• _Work order_:
Filter the data below, keeping only lines that contain "purple".

Top of Exercise material

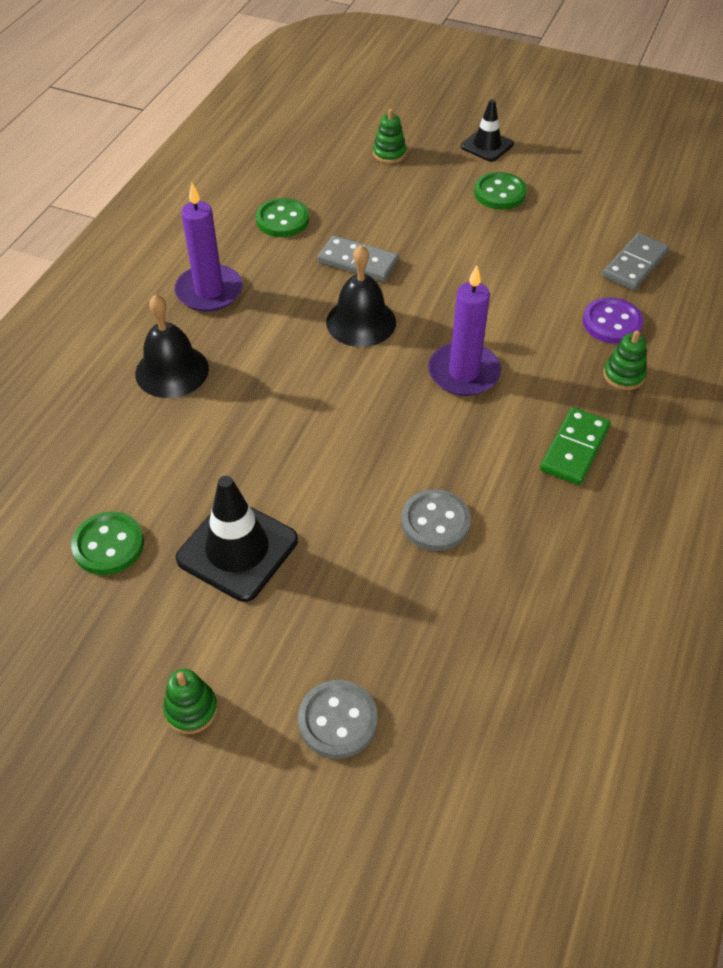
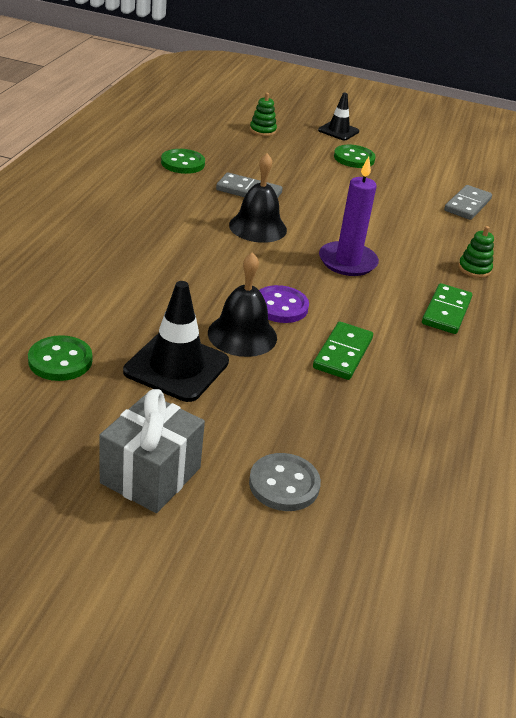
camera: 10 degrees left, 15 degrees down
(172, 371) = (102, 250): black bell -> black bell (242, 335)
(191, 709) = (151, 475): green stacking toy -> grey gift
(209, 291) = (128, 202): purple candle -> none
(435, 522) = (343, 353): grey button -> green domino
(612, 323) = (458, 238): purple button -> purple button (280, 306)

Bottom of Exercise material

• _Exercise output_:
(209, 291) = (128, 202): purple candle -> none
(612, 323) = (458, 238): purple button -> purple button (280, 306)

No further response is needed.